# EXERCISE DATA
_ _ _ _
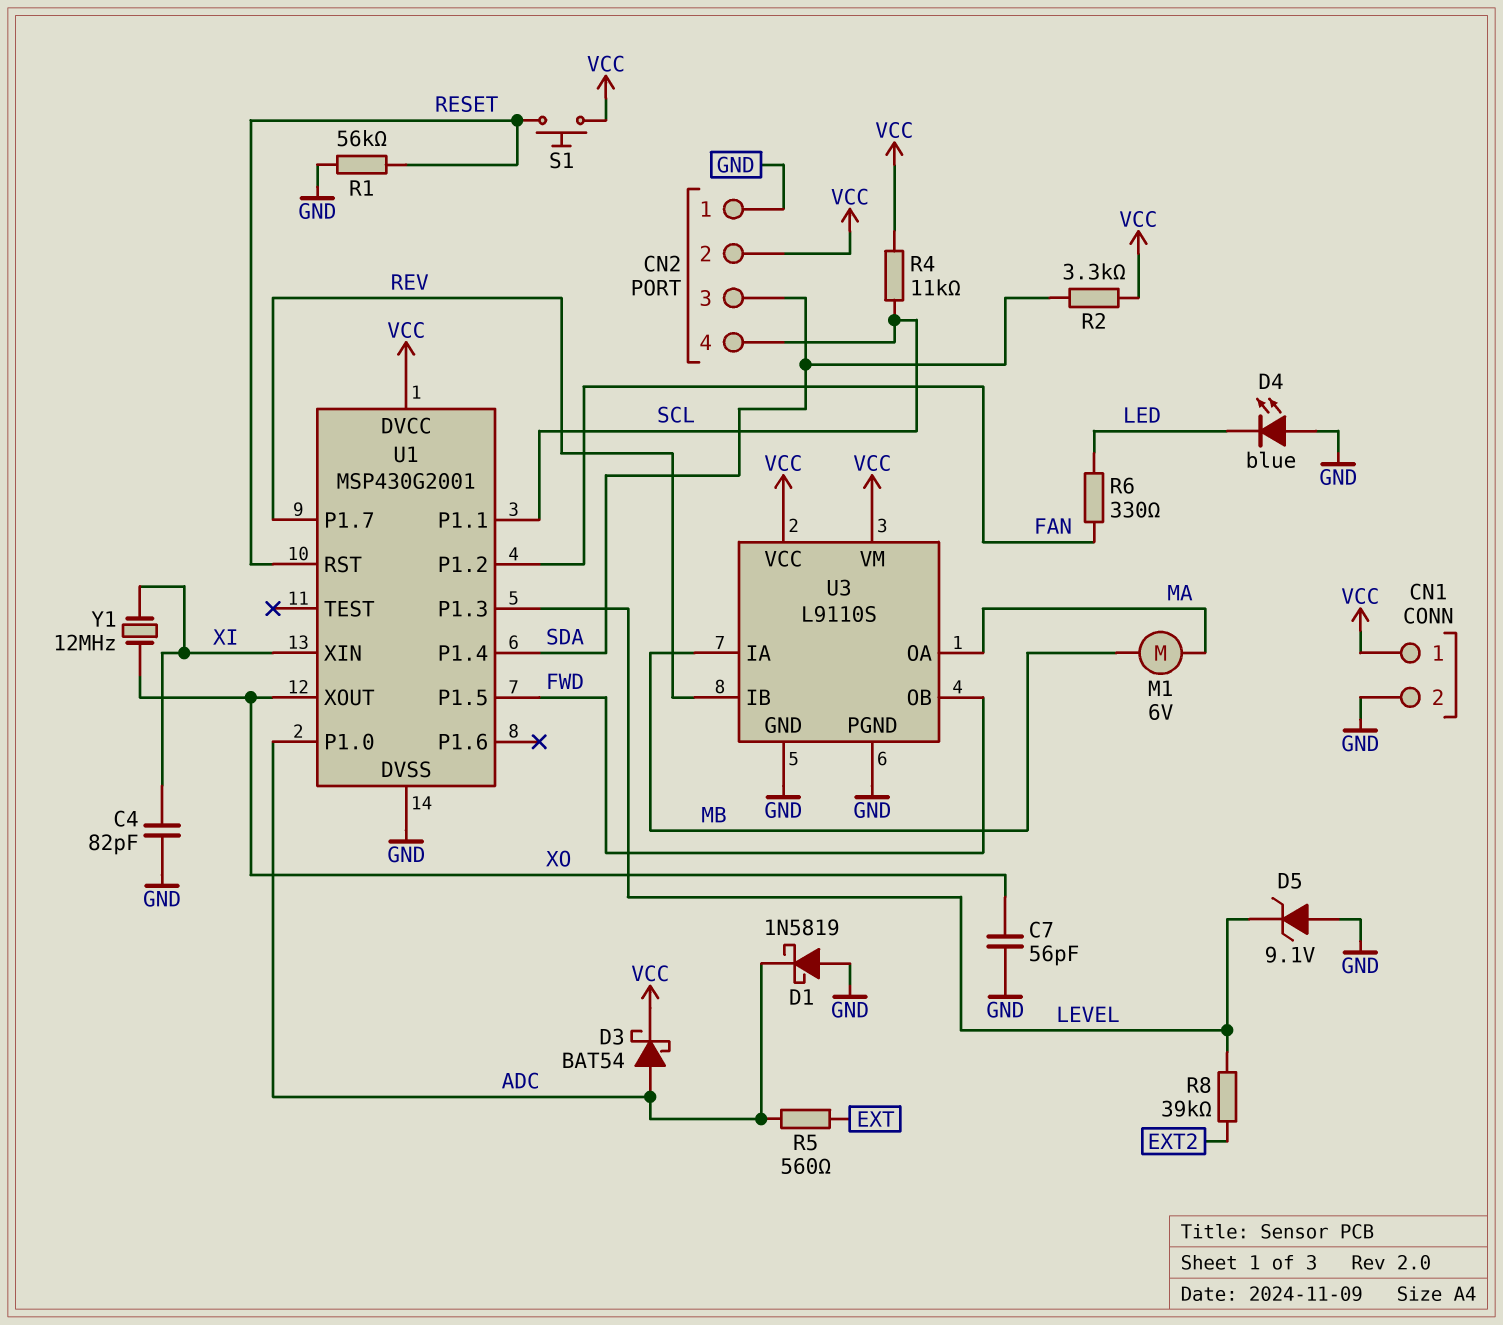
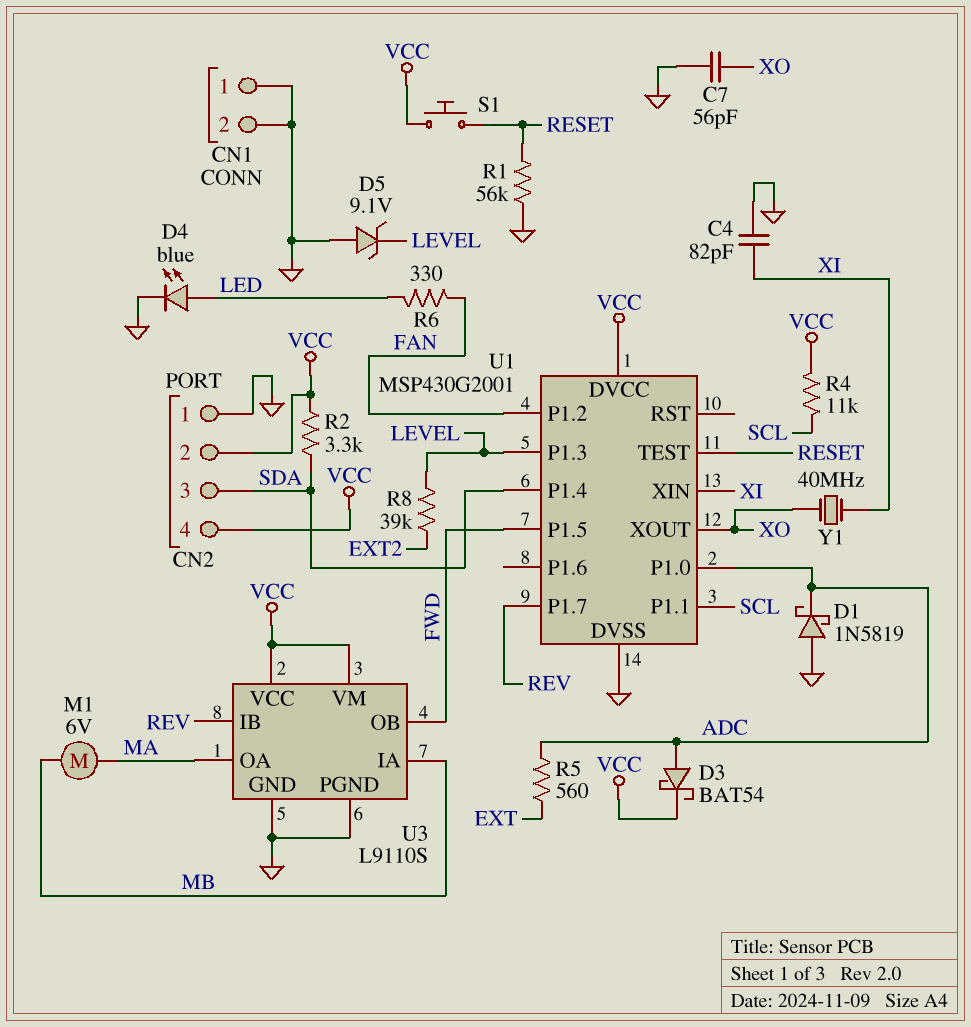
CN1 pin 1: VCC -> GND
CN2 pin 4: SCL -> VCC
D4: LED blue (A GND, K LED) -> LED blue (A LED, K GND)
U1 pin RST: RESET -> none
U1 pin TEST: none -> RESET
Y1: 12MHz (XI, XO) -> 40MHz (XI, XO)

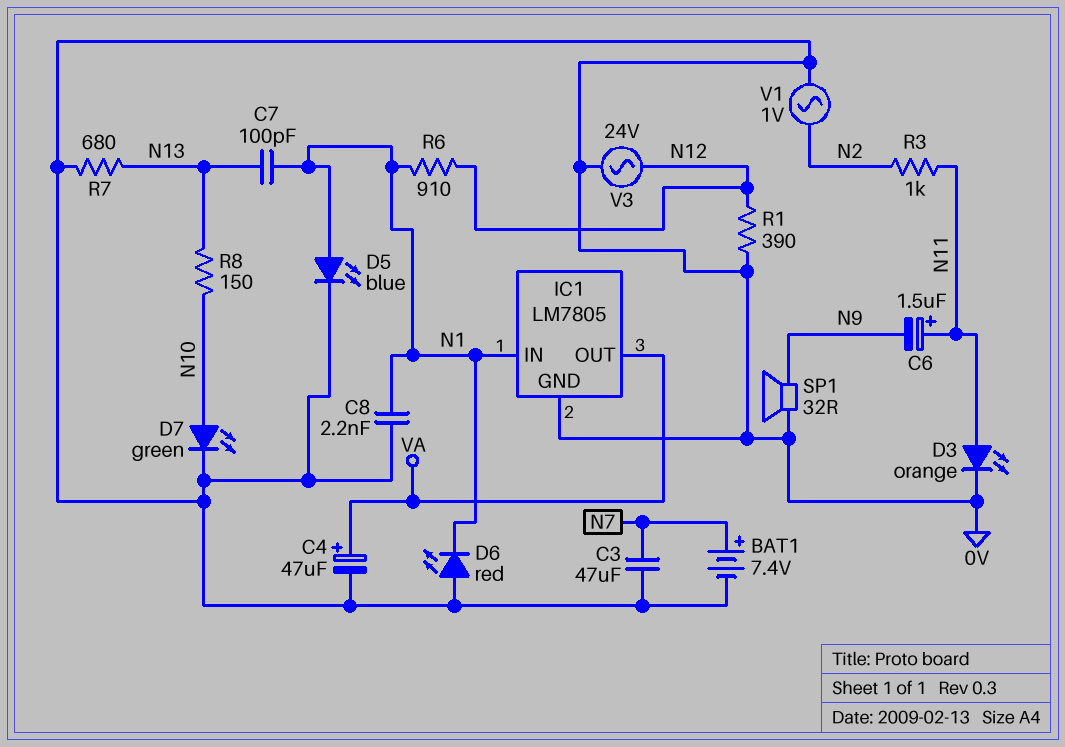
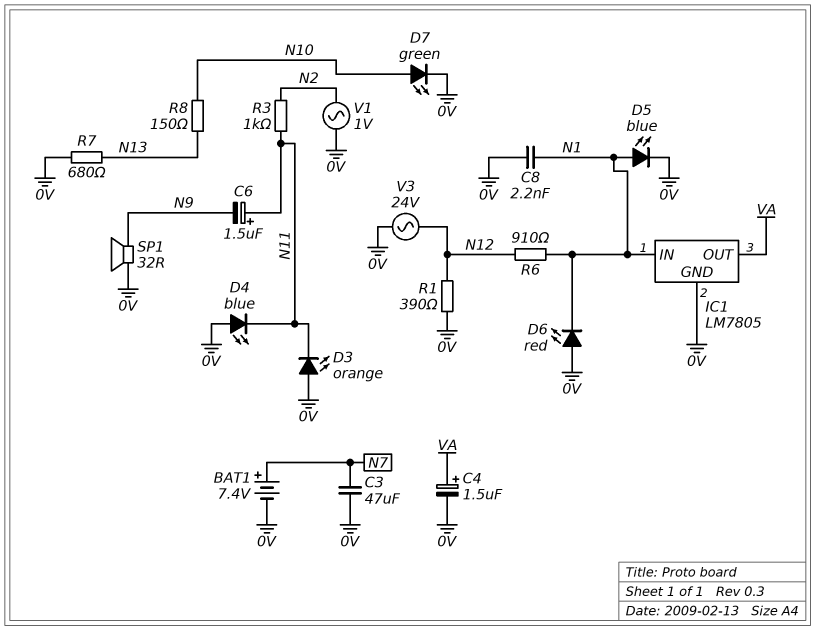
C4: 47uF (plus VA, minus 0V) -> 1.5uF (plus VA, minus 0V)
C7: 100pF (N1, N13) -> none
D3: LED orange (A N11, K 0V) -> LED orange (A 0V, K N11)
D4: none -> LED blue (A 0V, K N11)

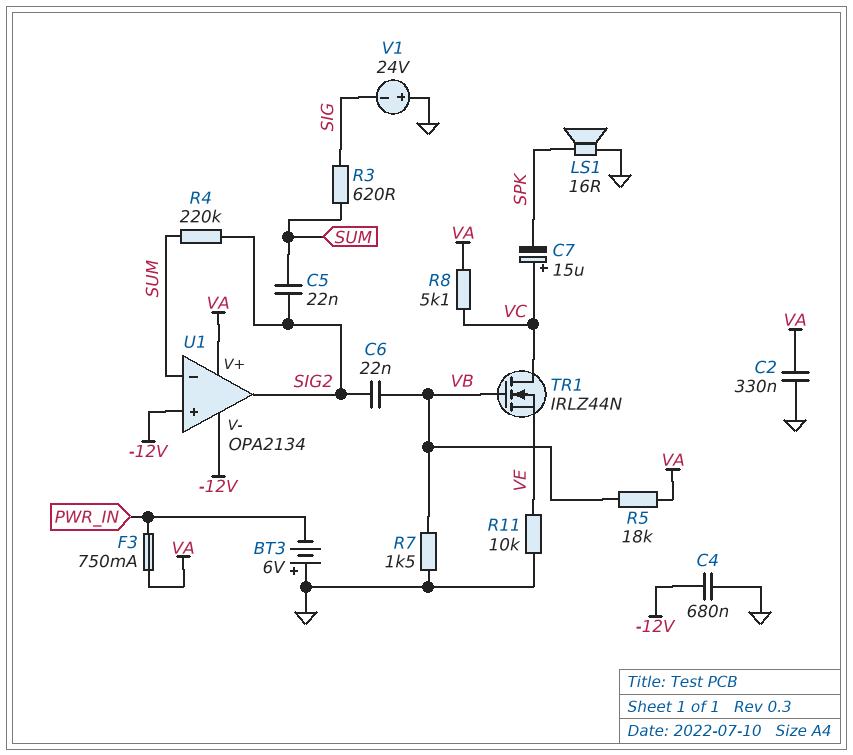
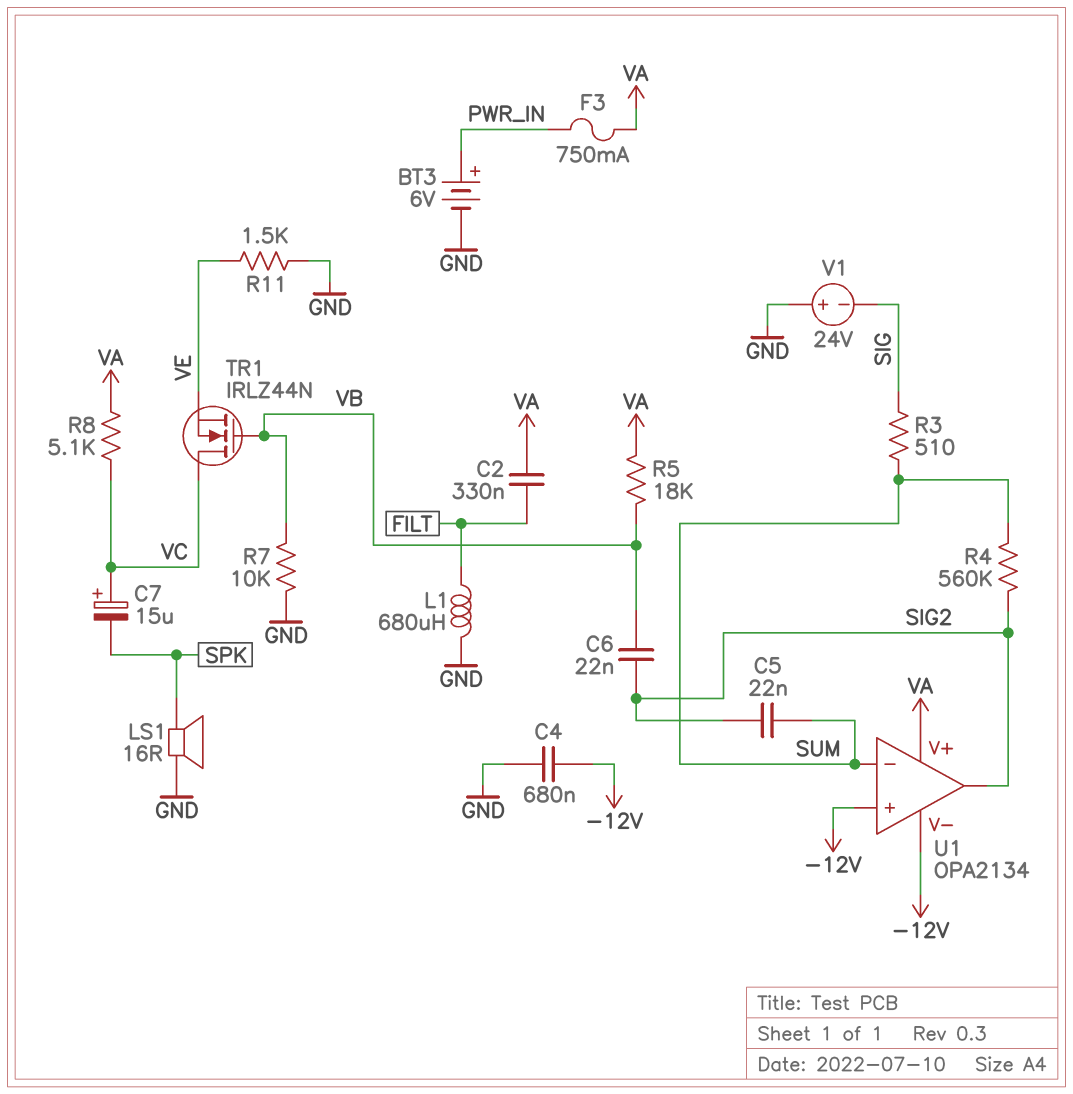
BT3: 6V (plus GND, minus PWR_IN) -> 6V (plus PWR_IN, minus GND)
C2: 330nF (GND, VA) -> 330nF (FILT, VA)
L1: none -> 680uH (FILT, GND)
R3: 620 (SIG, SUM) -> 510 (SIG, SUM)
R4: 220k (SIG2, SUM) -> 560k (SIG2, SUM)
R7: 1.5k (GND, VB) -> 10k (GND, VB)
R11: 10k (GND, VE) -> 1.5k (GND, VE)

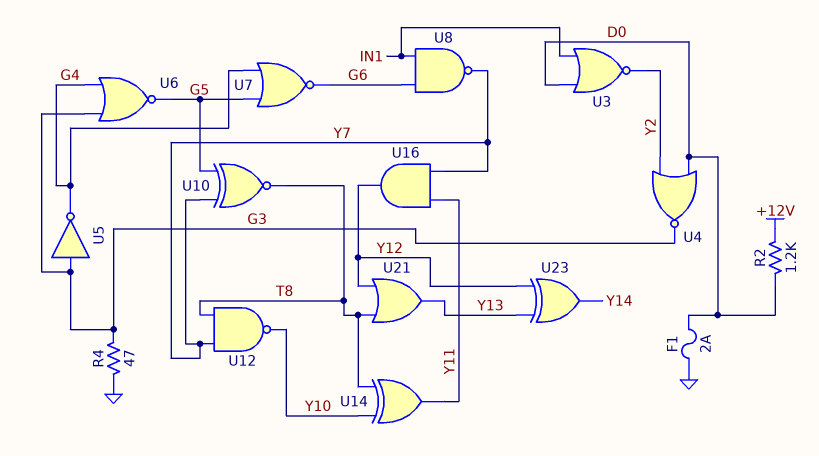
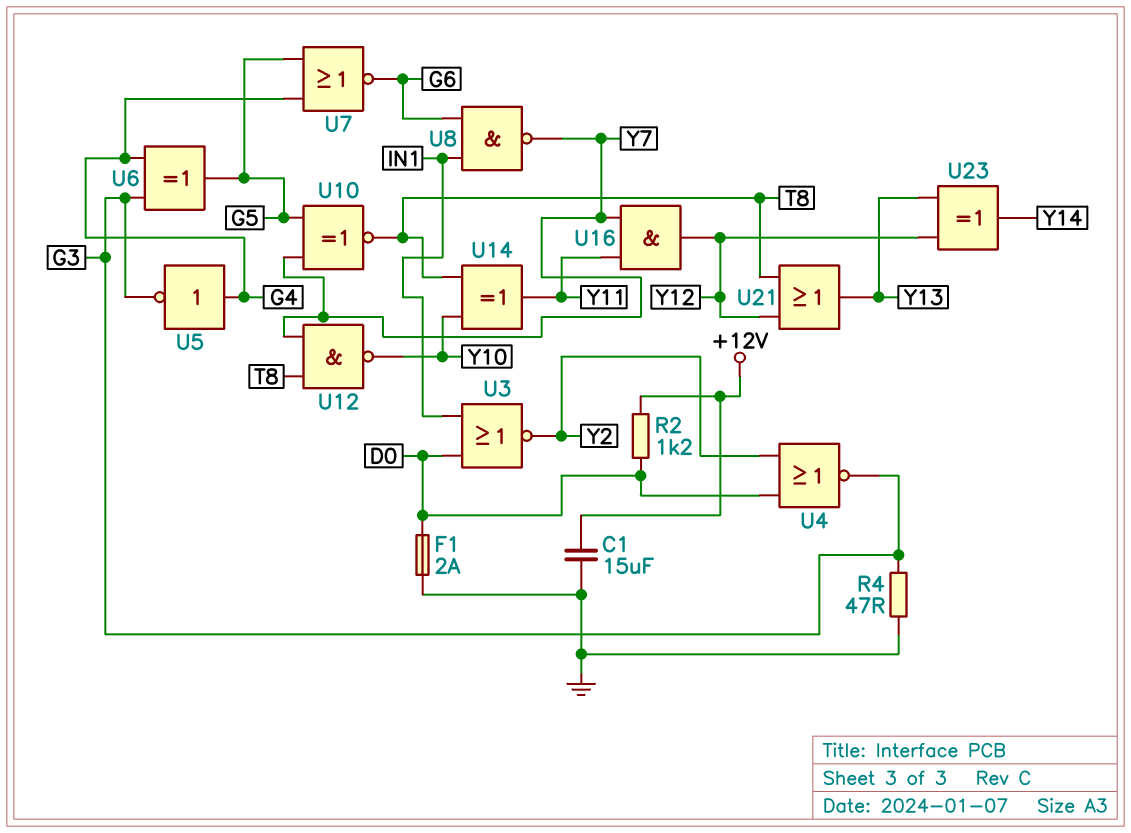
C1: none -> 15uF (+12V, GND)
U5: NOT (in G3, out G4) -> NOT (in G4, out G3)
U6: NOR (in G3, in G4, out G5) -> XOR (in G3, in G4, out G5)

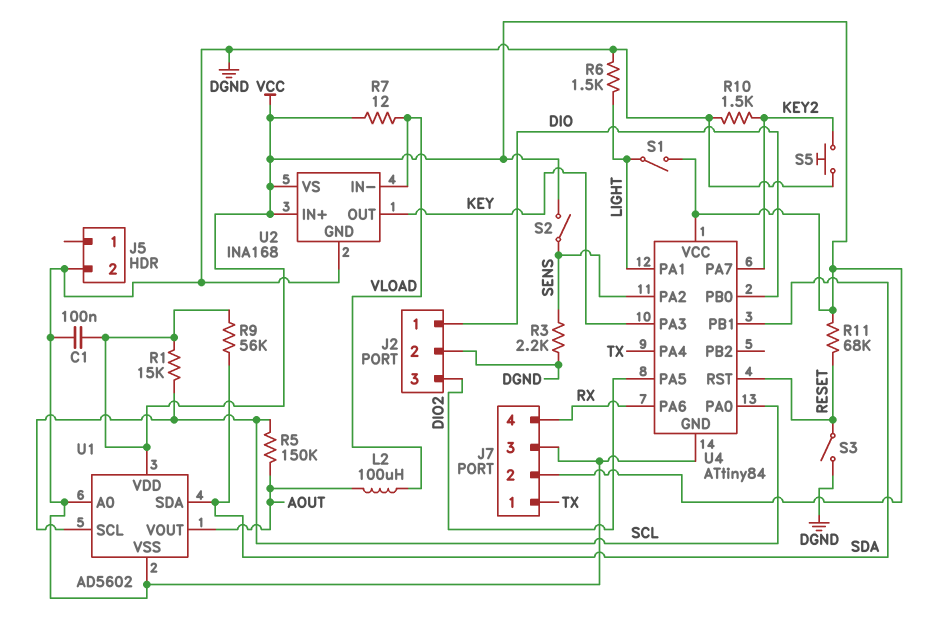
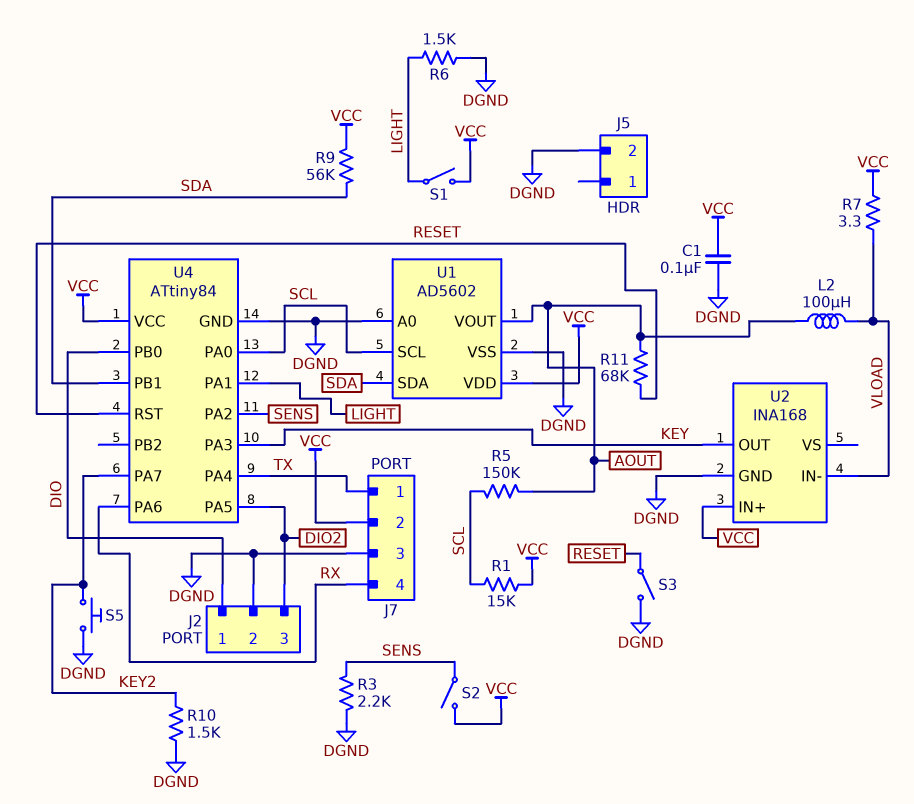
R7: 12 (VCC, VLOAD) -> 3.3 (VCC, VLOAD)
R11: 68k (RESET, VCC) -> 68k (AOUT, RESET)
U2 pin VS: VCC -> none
_ _ _ _
# TASK ITEM
Take every record and copy it word for word, dropping the pictures.

# OUTPUT
CN1 pin 1: VCC -> GND
CN2 pin 4: SCL -> VCC
D4: LED blue (A GND, K LED) -> LED blue (A LED, K GND)
U1 pin RST: RESET -> none
U1 pin TEST: none -> RESET
Y1: 12MHz (XI, XO) -> 40MHz (XI, XO)

C4: 47uF (plus VA, minus 0V) -> 1.5uF (plus VA, minus 0V)
C7: 100pF (N1, N13) -> none
D3: LED orange (A N11, K 0V) -> LED orange (A 0V, K N11)
D4: none -> LED blue (A 0V, K N11)

BT3: 6V (plus GND, minus PWR_IN) -> 6V (plus PWR_IN, minus GND)
C2: 330nF (GND, VA) -> 330nF (FILT, VA)
L1: none -> 680uH (FILT, GND)
R3: 620 (SIG, SUM) -> 510 (SIG, SUM)
R4: 220k (SIG2, SUM) -> 560k (SIG2, SUM)
R7: 1.5k (GND, VB) -> 10k (GND, VB)
R11: 10k (GND, VE) -> 1.5k (GND, VE)

C1: none -> 15uF (+12V, GND)
U5: NOT (in G3, out G4) -> NOT (in G4, out G3)
U6: NOR (in G3, in G4, out G5) -> XOR (in G3, in G4, out G5)

R7: 12 (VCC, VLOAD) -> 3.3 (VCC, VLOAD)
R11: 68k (RESET, VCC) -> 68k (AOUT, RESET)
U2 pin VS: VCC -> none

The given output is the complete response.